[Edit difference data]
.....

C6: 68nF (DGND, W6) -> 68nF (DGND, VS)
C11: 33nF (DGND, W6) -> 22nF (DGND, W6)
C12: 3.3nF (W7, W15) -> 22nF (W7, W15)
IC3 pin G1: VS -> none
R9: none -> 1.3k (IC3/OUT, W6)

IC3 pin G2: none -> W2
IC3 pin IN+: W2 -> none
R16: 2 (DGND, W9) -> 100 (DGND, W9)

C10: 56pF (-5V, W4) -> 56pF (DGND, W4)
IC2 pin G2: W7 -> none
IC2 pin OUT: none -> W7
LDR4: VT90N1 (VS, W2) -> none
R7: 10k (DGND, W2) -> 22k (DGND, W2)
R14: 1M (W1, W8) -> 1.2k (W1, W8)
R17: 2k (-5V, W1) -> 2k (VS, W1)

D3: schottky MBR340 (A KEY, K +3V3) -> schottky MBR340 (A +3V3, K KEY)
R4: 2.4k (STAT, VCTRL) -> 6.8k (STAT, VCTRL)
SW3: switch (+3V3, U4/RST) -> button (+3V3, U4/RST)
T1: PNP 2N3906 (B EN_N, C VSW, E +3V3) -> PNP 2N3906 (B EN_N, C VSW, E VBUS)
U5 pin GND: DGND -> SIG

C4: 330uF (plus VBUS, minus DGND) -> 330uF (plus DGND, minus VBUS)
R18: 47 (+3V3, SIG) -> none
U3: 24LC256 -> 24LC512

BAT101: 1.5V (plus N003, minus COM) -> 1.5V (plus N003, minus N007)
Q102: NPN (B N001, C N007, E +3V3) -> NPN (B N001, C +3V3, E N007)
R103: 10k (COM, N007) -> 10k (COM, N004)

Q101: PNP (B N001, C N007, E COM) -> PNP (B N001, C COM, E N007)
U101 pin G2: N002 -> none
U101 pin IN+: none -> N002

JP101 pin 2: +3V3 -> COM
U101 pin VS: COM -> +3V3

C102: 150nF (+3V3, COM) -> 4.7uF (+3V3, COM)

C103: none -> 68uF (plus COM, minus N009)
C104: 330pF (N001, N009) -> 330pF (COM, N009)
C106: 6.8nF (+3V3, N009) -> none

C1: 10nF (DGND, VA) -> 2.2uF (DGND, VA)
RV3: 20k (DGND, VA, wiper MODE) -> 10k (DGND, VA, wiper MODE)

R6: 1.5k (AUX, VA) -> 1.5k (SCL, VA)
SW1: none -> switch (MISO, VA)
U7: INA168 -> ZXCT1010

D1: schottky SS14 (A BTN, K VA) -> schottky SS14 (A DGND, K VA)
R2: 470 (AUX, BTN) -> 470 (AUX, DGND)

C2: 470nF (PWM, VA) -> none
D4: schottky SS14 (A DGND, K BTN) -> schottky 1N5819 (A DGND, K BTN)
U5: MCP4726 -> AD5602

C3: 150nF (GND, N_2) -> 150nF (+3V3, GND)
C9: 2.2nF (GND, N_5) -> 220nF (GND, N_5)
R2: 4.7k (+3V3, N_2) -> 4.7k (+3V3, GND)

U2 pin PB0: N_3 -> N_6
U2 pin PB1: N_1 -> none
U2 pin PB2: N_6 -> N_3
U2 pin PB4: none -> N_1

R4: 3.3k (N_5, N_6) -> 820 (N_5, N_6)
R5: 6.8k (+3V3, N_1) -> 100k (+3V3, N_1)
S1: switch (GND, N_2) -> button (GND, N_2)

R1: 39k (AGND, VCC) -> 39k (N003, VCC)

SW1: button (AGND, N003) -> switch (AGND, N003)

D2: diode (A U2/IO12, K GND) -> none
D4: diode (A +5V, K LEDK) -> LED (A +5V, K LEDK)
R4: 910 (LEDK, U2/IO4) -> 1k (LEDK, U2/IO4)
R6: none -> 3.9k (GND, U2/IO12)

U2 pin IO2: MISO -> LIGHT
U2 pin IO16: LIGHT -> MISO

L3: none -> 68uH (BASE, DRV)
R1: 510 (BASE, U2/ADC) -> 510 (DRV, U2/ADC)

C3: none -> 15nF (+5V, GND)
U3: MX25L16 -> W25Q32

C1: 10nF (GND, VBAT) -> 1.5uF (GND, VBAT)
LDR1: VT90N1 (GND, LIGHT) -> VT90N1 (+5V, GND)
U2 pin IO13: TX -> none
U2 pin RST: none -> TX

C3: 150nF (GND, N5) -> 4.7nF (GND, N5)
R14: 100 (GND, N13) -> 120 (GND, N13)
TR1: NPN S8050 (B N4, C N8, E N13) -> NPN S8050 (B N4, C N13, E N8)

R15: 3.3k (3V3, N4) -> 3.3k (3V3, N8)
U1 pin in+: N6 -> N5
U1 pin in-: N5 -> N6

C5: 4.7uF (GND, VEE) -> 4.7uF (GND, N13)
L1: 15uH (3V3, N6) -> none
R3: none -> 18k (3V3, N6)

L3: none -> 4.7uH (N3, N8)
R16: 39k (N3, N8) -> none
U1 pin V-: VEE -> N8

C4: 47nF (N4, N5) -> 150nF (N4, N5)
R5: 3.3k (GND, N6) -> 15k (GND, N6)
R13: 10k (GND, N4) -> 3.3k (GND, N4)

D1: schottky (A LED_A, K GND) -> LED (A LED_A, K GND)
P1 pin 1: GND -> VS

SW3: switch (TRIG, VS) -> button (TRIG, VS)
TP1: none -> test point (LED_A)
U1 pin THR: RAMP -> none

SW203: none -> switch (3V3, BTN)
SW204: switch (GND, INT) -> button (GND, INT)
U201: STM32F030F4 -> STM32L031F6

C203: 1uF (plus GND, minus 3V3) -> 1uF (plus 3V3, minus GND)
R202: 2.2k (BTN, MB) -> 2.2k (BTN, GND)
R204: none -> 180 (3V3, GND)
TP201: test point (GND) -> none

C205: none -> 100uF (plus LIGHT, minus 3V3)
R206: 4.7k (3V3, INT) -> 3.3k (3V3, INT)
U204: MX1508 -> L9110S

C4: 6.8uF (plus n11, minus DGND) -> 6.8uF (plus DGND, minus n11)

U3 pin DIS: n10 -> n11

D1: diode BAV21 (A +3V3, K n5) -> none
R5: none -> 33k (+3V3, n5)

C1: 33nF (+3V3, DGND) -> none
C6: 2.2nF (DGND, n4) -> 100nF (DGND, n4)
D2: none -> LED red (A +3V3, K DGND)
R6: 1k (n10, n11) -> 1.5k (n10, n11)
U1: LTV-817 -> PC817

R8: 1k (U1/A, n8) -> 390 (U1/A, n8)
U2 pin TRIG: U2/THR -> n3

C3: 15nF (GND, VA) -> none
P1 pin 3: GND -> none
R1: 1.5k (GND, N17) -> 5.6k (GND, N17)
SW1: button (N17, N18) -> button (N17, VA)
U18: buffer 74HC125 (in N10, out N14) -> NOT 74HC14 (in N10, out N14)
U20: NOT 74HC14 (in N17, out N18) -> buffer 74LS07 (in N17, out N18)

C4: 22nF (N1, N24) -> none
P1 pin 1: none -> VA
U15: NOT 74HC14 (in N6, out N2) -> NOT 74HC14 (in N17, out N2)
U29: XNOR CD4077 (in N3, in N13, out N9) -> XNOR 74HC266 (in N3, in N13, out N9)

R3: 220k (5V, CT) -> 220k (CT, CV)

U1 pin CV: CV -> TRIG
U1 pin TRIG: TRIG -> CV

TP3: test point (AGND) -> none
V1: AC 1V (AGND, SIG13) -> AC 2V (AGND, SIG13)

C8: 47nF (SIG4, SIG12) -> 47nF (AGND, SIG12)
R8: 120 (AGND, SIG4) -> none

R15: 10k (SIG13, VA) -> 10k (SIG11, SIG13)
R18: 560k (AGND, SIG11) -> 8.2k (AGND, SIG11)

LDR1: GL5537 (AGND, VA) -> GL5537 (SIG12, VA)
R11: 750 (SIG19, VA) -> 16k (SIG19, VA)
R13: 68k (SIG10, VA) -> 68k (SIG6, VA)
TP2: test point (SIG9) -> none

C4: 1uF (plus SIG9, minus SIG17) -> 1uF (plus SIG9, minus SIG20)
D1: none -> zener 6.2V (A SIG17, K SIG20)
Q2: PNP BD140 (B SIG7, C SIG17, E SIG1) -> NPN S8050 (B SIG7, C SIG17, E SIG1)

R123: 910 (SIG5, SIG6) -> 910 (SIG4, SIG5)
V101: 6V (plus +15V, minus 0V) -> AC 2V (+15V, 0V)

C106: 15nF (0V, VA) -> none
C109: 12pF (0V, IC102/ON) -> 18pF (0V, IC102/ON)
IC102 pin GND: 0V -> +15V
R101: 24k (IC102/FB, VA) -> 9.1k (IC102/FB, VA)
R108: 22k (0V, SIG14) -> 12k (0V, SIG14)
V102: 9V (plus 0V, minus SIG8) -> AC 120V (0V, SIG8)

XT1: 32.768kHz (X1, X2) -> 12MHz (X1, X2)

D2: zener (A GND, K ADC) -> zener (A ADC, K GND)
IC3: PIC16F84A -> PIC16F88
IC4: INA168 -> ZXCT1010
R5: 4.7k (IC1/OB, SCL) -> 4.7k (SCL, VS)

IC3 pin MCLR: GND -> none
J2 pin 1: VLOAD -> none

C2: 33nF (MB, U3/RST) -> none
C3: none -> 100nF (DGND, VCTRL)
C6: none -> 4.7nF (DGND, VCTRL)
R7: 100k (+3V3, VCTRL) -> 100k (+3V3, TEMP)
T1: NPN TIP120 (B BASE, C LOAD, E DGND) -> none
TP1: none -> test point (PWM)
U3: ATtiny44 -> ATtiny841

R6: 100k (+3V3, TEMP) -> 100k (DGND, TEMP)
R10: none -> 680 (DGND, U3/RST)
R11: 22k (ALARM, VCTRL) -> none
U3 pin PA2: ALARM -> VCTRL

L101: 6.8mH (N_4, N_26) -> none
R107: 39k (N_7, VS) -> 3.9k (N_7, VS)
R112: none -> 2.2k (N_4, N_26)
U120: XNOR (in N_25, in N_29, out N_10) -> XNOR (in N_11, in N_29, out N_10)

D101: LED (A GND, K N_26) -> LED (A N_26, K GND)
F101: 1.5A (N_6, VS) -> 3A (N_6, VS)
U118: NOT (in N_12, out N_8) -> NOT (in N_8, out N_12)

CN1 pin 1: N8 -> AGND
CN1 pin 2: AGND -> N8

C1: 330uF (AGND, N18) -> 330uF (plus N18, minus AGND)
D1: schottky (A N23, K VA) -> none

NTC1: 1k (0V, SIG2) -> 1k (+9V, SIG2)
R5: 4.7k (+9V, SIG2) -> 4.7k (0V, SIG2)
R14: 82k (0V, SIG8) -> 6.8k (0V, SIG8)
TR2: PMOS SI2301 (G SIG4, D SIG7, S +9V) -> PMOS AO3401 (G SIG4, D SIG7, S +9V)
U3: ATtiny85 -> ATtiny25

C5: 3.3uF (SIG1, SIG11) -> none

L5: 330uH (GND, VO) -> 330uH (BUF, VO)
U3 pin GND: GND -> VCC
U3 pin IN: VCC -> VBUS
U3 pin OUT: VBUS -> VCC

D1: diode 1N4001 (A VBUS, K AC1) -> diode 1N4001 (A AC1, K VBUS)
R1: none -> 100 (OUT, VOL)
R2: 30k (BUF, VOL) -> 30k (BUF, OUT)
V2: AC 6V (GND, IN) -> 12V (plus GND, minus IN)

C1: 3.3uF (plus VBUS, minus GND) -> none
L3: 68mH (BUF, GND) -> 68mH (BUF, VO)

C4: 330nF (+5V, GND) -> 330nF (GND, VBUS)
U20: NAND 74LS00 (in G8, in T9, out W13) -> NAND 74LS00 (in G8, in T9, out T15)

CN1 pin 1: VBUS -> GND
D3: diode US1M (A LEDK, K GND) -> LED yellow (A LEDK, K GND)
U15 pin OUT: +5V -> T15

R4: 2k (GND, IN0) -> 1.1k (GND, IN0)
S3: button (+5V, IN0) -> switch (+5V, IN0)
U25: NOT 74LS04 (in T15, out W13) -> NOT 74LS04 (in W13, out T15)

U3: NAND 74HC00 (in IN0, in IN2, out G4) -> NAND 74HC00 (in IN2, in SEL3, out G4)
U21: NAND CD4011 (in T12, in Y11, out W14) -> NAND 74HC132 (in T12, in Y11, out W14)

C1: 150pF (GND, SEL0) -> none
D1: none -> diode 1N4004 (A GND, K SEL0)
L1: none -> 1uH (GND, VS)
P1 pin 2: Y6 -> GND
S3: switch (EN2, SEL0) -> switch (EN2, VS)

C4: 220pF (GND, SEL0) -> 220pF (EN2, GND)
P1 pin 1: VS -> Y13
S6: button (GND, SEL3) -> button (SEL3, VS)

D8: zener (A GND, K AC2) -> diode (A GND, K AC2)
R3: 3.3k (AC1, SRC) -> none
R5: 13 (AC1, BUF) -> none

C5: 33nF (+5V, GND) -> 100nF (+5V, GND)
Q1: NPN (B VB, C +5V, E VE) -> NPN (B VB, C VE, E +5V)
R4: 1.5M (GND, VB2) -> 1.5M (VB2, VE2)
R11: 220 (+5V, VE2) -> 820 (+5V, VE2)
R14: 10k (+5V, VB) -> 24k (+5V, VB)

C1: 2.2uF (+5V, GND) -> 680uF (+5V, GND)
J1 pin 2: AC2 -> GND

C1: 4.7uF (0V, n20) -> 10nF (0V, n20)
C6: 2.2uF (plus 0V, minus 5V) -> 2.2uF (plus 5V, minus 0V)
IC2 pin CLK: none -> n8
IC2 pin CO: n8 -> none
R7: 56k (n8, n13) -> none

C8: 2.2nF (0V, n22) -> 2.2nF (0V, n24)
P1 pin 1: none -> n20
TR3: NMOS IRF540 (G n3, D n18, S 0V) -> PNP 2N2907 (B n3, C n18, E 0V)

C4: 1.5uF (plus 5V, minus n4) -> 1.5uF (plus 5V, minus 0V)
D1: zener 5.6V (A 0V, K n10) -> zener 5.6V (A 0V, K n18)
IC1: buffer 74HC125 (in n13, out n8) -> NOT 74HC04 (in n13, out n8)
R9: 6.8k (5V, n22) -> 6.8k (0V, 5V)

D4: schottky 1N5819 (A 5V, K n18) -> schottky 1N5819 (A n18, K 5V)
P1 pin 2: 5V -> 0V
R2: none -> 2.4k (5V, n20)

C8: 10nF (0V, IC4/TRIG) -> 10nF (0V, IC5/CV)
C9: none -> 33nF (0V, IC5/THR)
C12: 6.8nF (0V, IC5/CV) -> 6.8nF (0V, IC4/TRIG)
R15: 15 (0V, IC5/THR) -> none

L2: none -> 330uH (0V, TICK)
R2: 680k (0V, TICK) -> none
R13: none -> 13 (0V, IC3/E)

.....

- Required work
Copy out only the lines above from the one with "C6: none -> 4.7nF (DGND, VCTRL)" to the one with "U3 pin OUT: VBUS -> VCC", inclusive, exactly as they stand.

- Result of this exercise
C6: none -> 4.7nF (DGND, VCTRL)
R7: 100k (+3V3, VCTRL) -> 100k (+3V3, TEMP)
T1: NPN TIP120 (B BASE, C LOAD, E DGND) -> none
TP1: none -> test point (PWM)
U3: ATtiny44 -> ATtiny841

R6: 100k (+3V3, TEMP) -> 100k (DGND, TEMP)
R10: none -> 680 (DGND, U3/RST)
R11: 22k (ALARM, VCTRL) -> none
U3 pin PA2: ALARM -> VCTRL

L101: 6.8mH (N_4, N_26) -> none
R107: 39k (N_7, VS) -> 3.9k (N_7, VS)
R112: none -> 2.2k (N_4, N_26)
U120: XNOR (in N_25, in N_29, out N_10) -> XNOR (in N_11, in N_29, out N_10)

D101: LED (A GND, K N_26) -> LED (A N_26, K GND)
F101: 1.5A (N_6, VS) -> 3A (N_6, VS)
U118: NOT (in N_12, out N_8) -> NOT (in N_8, out N_12)

CN1 pin 1: N8 -> AGND
CN1 pin 2: AGND -> N8

C1: 330uF (AGND, N18) -> 330uF (plus N18, minus AGND)
D1: schottky (A N23, K VA) -> none

NTC1: 1k (0V, SIG2) -> 1k (+9V, SIG2)
R5: 4.7k (+9V, SIG2) -> 4.7k (0V, SIG2)
R14: 82k (0V, SIG8) -> 6.8k (0V, SIG8)
TR2: PMOS SI2301 (G SIG4, D SIG7, S +9V) -> PMOS AO3401 (G SIG4, D SIG7, S +9V)
U3: ATtiny85 -> ATtiny25

C5: 3.3uF (SIG1, SIG11) -> none

L5: 330uH (GND, VO) -> 330uH (BUF, VO)
U3 pin GND: GND -> VCC
U3 pin IN: VCC -> VBUS
U3 pin OUT: VBUS -> VCC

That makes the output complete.